What the task asks>
Could you write out the records below exactly as they appear, leaving out any pictures?

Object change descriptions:
- - -

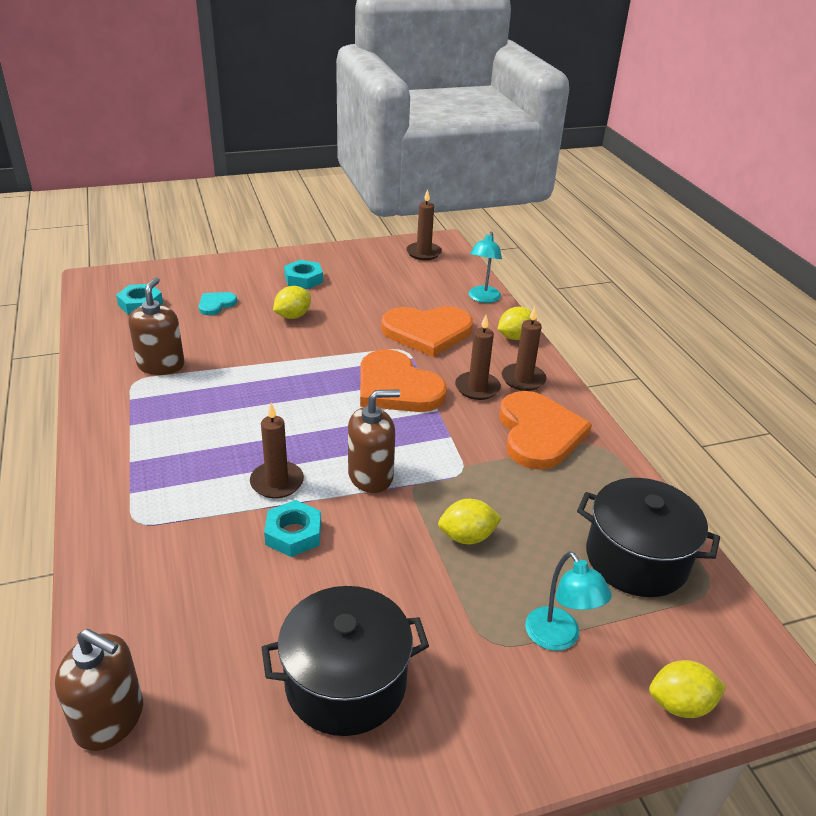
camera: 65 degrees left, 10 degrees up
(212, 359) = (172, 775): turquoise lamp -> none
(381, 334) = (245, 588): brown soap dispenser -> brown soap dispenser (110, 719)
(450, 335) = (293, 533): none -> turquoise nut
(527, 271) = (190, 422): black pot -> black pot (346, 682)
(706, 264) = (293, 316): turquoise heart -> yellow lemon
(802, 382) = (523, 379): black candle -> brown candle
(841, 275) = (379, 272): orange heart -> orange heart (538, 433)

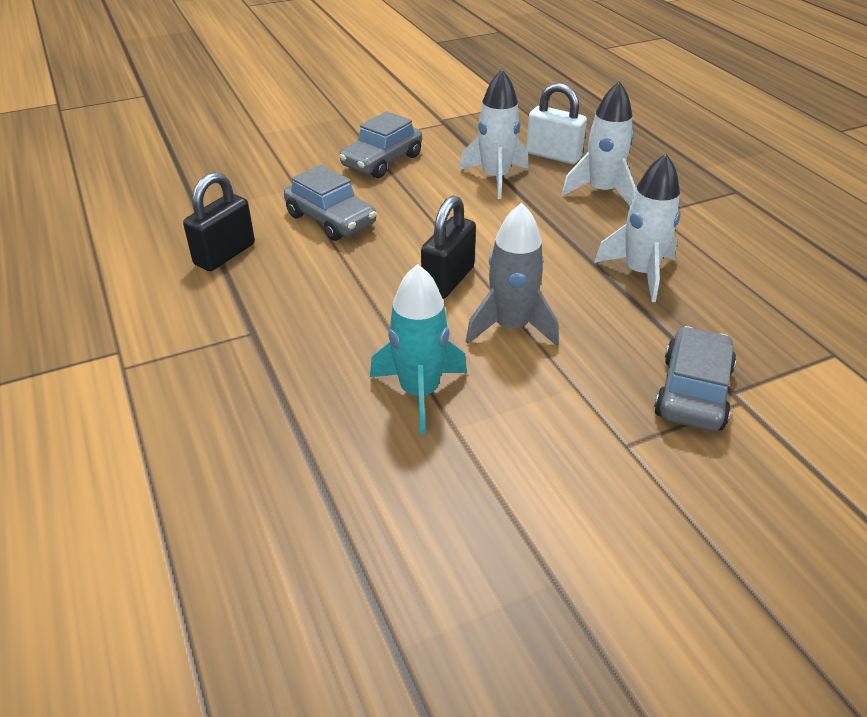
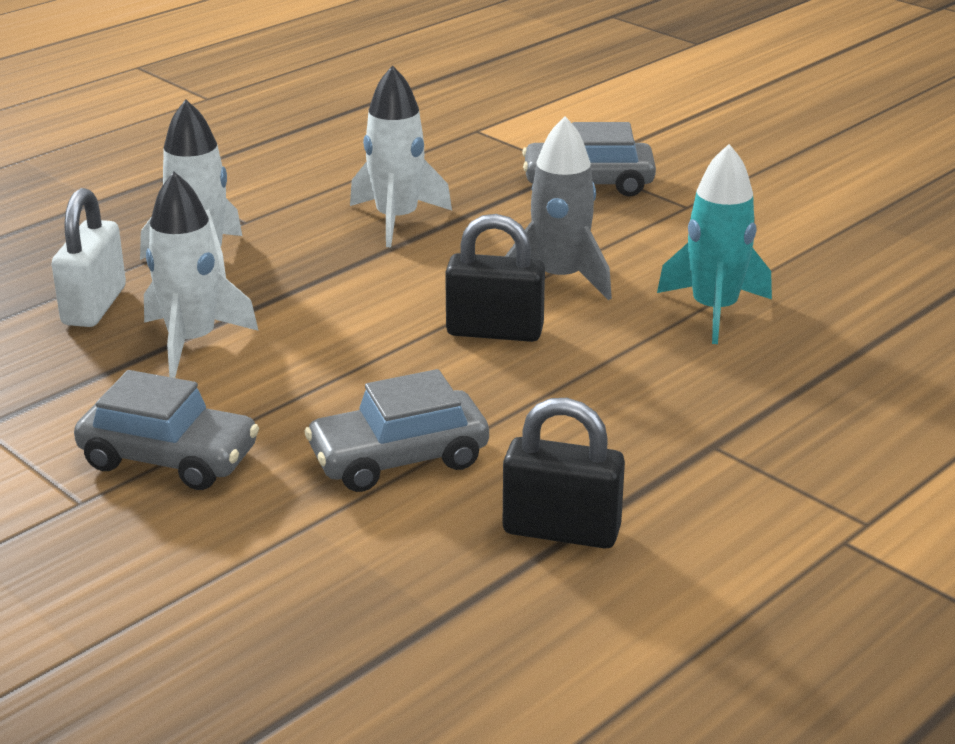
camera: 110 degrees left, 10 degrees down
(331, 220) = (398, 459): grey car -> grey car turned 135 degrees counterclockwise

- - -

Solution below>
camera: 65 degrees left, 10 degrees up
(212, 359) = (172, 775): turquoise lamp -> none
(381, 334) = (245, 588): brown soap dispenser -> brown soap dispenser (110, 719)
(450, 335) = (293, 533): none -> turquoise nut
(527, 271) = (190, 422): black pot -> black pot (346, 682)
(706, 264) = (293, 316): turquoise heart -> yellow lemon
(802, 382) = (523, 379): black candle -> brown candle
(841, 275) = (379, 272): orange heart -> orange heart (538, 433)

camera: 110 degrees left, 10 degrees down
(331, 220) = (398, 459): grey car -> grey car turned 135 degrees counterclockwise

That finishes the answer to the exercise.